### Data excerpts
......

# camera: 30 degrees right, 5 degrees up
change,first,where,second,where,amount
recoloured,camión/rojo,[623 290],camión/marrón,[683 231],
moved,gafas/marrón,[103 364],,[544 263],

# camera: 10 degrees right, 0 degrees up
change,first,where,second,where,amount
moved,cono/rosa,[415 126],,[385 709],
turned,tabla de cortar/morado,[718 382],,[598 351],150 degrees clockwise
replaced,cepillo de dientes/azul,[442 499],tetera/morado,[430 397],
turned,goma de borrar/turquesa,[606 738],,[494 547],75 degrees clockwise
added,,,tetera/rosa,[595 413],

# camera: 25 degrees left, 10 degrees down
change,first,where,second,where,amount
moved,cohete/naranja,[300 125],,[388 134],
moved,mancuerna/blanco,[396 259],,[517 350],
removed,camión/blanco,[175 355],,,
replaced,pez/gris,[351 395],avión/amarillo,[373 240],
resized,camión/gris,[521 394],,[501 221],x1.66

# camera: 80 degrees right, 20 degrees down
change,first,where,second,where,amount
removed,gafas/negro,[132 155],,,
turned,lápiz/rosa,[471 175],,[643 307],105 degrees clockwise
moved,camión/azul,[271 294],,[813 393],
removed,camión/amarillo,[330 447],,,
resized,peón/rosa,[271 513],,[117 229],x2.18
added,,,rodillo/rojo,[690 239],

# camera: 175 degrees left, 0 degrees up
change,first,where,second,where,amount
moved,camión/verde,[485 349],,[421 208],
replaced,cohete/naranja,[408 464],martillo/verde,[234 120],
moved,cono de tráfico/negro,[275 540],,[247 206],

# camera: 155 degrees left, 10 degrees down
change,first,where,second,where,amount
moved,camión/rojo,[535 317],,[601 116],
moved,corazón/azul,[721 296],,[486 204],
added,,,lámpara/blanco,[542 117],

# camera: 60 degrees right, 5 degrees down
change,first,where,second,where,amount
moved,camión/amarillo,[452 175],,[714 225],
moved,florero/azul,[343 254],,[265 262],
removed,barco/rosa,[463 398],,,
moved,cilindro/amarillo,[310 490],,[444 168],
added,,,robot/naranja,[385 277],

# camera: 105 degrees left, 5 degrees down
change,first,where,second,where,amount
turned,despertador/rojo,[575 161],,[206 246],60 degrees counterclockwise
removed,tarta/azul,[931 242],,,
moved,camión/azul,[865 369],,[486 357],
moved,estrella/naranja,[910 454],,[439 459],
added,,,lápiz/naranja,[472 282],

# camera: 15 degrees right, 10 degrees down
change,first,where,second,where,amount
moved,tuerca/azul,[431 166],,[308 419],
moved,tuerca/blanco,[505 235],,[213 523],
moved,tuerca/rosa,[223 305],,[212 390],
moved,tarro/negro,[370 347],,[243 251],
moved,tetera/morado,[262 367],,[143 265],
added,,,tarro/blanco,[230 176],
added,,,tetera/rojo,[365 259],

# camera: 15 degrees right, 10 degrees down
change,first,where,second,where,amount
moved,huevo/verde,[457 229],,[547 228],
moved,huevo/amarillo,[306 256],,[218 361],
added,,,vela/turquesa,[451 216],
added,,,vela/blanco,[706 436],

......

### Exercise instructions
Every line above from the line with "# camera: 25 degrees left, 10 degrees down" to the line with "# camera: 60 degrees right, 5 degrees down" is wanted, ends included; write them out exactly and add no other line.

### Exercise result
# camera: 25 degrees left, 10 degrees down
change,first,where,second,where,amount
moved,cohete/naranja,[300 125],,[388 134],
moved,mancuerna/blanco,[396 259],,[517 350],
removed,camión/blanco,[175 355],,,
replaced,pez/gris,[351 395],avión/amarillo,[373 240],
resized,camión/gris,[521 394],,[501 221],x1.66

# camera: 80 degrees right, 20 degrees down
change,first,where,second,where,amount
removed,gafas/negro,[132 155],,,
turned,lápiz/rosa,[471 175],,[643 307],105 degrees clockwise
moved,camión/azul,[271 294],,[813 393],
removed,camión/amarillo,[330 447],,,
resized,peón/rosa,[271 513],,[117 229],x2.18
added,,,rodillo/rojo,[690 239],

# camera: 175 degrees left, 0 degrees up
change,first,where,second,where,amount
moved,camión/verde,[485 349],,[421 208],
replaced,cohete/naranja,[408 464],martillo/verde,[234 120],
moved,cono de tráfico/negro,[275 540],,[247 206],

# camera: 155 degrees left, 10 degrees down
change,first,where,second,where,amount
moved,camión/rojo,[535 317],,[601 116],
moved,corazón/azul,[721 296],,[486 204],
added,,,lámpara/blanco,[542 117],

# camera: 60 degrees right, 5 degrees down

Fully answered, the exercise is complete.